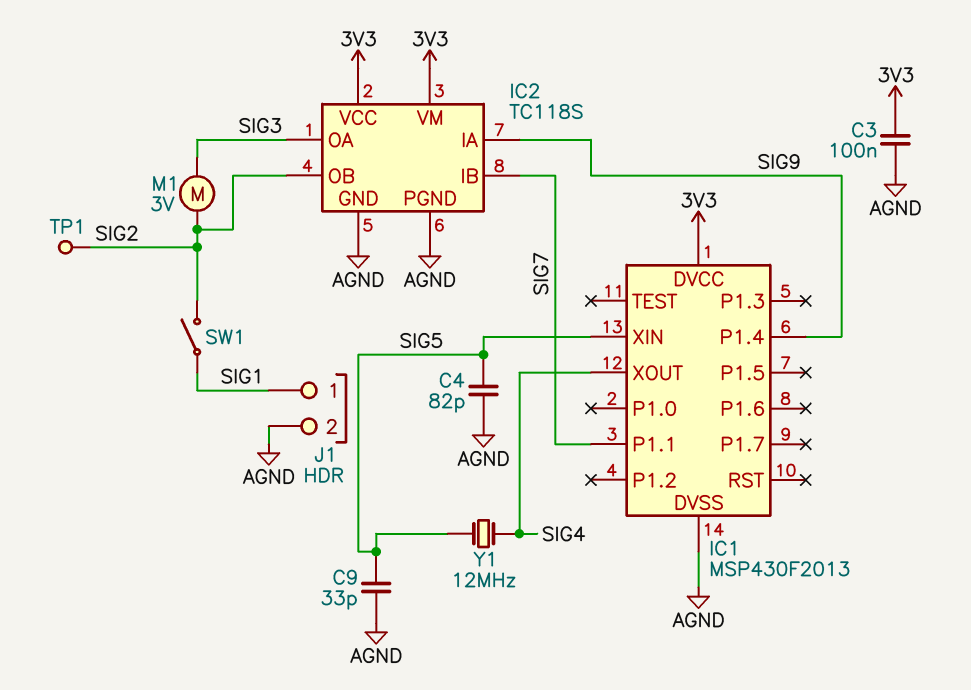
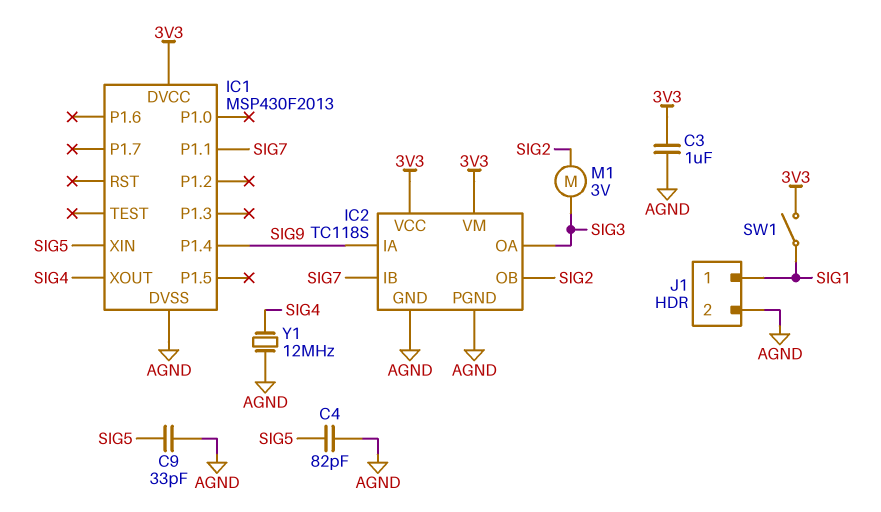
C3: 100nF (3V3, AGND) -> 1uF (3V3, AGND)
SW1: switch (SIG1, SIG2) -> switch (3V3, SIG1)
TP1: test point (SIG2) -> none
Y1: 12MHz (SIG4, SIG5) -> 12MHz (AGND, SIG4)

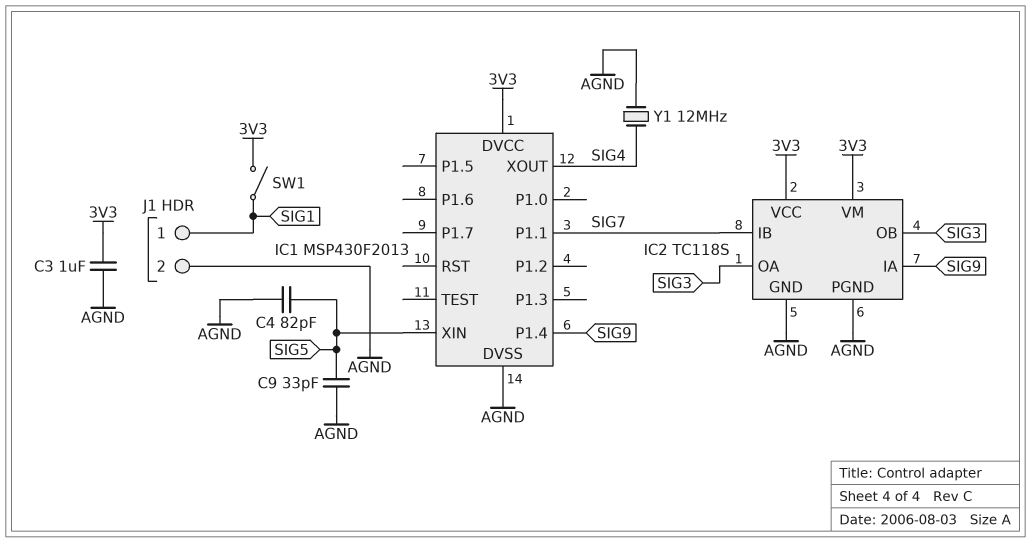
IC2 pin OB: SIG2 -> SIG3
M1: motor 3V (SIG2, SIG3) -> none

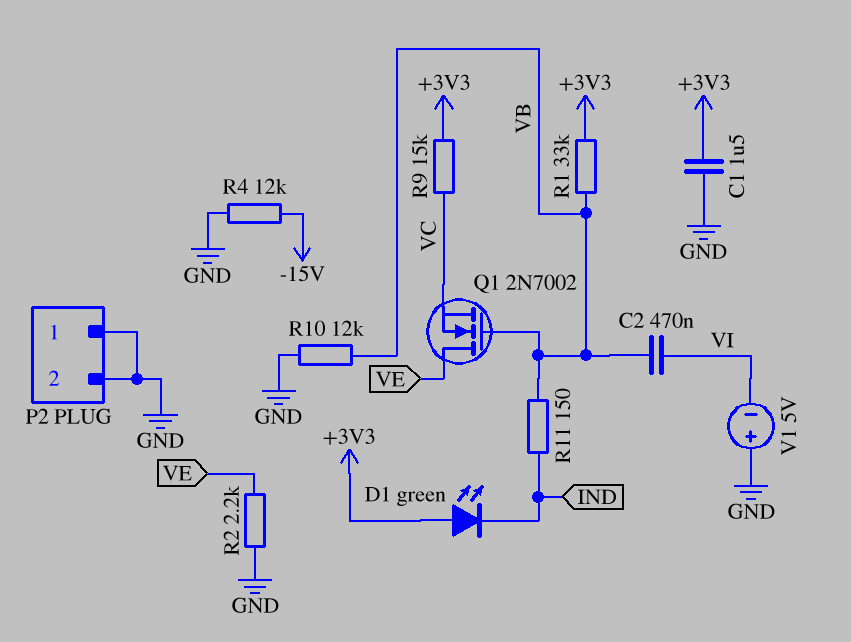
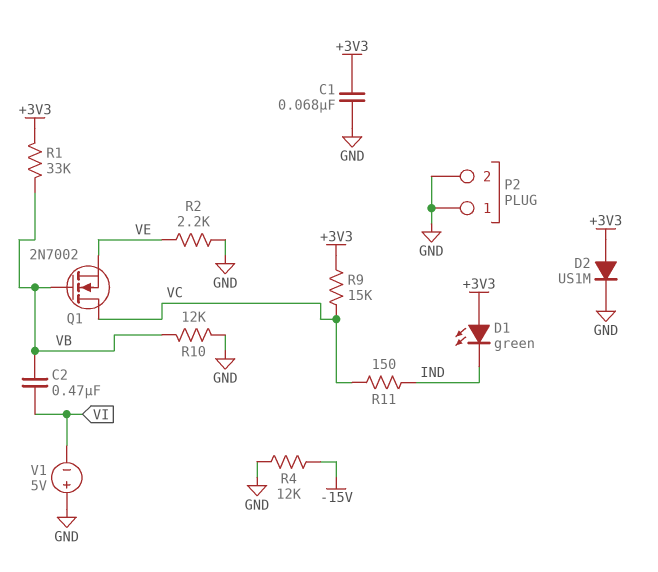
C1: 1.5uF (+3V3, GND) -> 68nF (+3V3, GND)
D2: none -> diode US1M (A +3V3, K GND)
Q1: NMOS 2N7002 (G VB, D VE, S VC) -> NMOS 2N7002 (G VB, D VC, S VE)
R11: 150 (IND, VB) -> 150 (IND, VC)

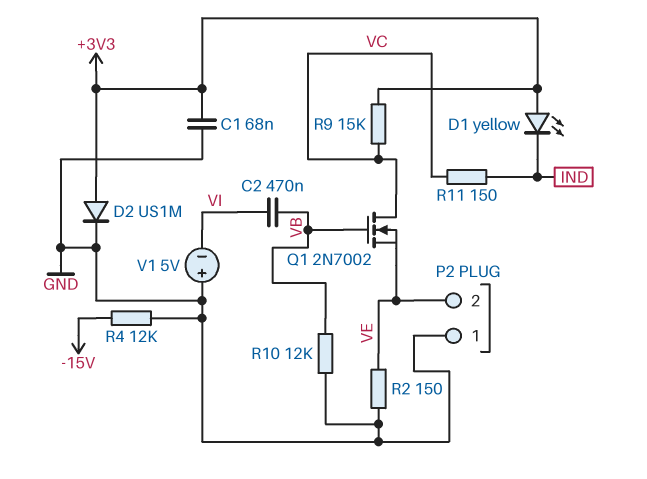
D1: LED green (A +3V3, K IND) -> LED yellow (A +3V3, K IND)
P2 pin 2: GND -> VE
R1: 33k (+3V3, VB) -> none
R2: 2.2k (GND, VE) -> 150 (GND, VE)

■ ■ ■ ■ ■ ■ ■

● What to do: List, from the entries above, every line in which the word "AGND" shows up.

● Result of the exercise:
C3: 100nF (3V3, AGND) -> 1uF (3V3, AGND)
Y1: 12MHz (SIG4, SIG5) -> 12MHz (AGND, SIG4)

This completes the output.